Action item — Go through the following data and transcribe exactly the stretch of lines from the one holding "F1: 1A (N1, VBAT) -> 1.5A (N1, VBAT)" to the one holding "R103: 18k (+3V3, SEL1) -> 4.7k (+3V3, SEL1)", both included.

(Material provided)

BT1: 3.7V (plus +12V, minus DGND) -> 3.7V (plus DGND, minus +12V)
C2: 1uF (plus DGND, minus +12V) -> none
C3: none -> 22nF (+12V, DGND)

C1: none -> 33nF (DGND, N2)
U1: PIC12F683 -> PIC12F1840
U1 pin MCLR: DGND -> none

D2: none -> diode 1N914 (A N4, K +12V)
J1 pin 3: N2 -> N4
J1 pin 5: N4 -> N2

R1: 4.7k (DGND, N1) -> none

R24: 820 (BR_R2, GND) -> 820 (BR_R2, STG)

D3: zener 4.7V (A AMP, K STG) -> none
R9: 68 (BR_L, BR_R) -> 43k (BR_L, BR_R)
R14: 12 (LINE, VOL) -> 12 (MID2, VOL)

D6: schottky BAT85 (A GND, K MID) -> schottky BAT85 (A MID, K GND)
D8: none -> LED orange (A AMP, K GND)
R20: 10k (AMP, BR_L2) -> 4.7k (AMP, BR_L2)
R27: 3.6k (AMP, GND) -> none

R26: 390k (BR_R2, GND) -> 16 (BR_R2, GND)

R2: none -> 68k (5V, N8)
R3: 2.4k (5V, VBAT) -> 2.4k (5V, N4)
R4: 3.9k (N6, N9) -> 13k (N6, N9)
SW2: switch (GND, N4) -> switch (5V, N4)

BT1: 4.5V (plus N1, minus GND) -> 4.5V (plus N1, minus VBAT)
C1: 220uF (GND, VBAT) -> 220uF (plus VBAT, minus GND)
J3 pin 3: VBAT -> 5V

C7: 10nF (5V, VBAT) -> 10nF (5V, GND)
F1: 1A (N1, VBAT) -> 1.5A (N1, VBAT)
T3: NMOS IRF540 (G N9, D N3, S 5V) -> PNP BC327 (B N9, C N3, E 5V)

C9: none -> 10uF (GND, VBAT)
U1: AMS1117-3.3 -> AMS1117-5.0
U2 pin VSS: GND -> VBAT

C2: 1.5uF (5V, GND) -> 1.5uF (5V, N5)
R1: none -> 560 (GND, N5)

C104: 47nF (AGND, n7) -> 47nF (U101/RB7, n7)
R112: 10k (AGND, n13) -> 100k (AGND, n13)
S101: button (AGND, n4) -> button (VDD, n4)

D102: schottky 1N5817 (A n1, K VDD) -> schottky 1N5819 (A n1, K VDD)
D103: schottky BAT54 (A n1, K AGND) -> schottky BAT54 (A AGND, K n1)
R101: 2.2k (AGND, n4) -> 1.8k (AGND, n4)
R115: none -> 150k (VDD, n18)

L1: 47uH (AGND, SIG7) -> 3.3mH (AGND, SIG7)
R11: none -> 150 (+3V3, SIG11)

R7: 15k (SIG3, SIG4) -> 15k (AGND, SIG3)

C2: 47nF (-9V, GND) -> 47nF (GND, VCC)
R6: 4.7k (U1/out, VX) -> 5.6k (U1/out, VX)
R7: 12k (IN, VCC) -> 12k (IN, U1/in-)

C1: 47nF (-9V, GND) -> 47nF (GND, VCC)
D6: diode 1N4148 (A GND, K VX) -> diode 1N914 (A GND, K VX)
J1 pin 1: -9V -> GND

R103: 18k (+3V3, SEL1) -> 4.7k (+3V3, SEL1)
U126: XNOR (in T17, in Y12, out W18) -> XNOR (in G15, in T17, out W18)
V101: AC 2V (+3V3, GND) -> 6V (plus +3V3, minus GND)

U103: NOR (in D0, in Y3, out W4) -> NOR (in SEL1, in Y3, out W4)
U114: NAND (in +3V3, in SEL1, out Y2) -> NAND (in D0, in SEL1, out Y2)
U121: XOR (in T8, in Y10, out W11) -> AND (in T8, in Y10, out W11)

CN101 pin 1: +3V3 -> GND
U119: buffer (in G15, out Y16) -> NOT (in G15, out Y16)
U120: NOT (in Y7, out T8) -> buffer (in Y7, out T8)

(End Material provided)

Answer area —
F1: 1A (N1, VBAT) -> 1.5A (N1, VBAT)
T3: NMOS IRF540 (G N9, D N3, S 5V) -> PNP BC327 (B N9, C N3, E 5V)

C9: none -> 10uF (GND, VBAT)
U1: AMS1117-3.3 -> AMS1117-5.0
U2 pin VSS: GND -> VBAT

C2: 1.5uF (5V, GND) -> 1.5uF (5V, N5)
R1: none -> 560 (GND, N5)

C104: 47nF (AGND, n7) -> 47nF (U101/RB7, n7)
R112: 10k (AGND, n13) -> 100k (AGND, n13)
S101: button (AGND, n4) -> button (VDD, n4)

D102: schottky 1N5817 (A n1, K VDD) -> schottky 1N5819 (A n1, K VDD)
D103: schottky BAT54 (A n1, K AGND) -> schottky BAT54 (A AGND, K n1)
R101: 2.2k (AGND, n4) -> 1.8k (AGND, n4)
R115: none -> 150k (VDD, n18)

L1: 47uH (AGND, SIG7) -> 3.3mH (AGND, SIG7)
R11: none -> 150 (+3V3, SIG11)

R7: 15k (SIG3, SIG4) -> 15k (AGND, SIG3)

C2: 47nF (-9V, GND) -> 47nF (GND, VCC)
R6: 4.7k (U1/out, VX) -> 5.6k (U1/out, VX)
R7: 12k (IN, VCC) -> 12k (IN, U1/in-)

C1: 47nF (-9V, GND) -> 47nF (GND, VCC)
D6: diode 1N4148 (A GND, K VX) -> diode 1N914 (A GND, K VX)
J1 pin 1: -9V -> GND

R103: 18k (+3V3, SEL1) -> 4.7k (+3V3, SEL1)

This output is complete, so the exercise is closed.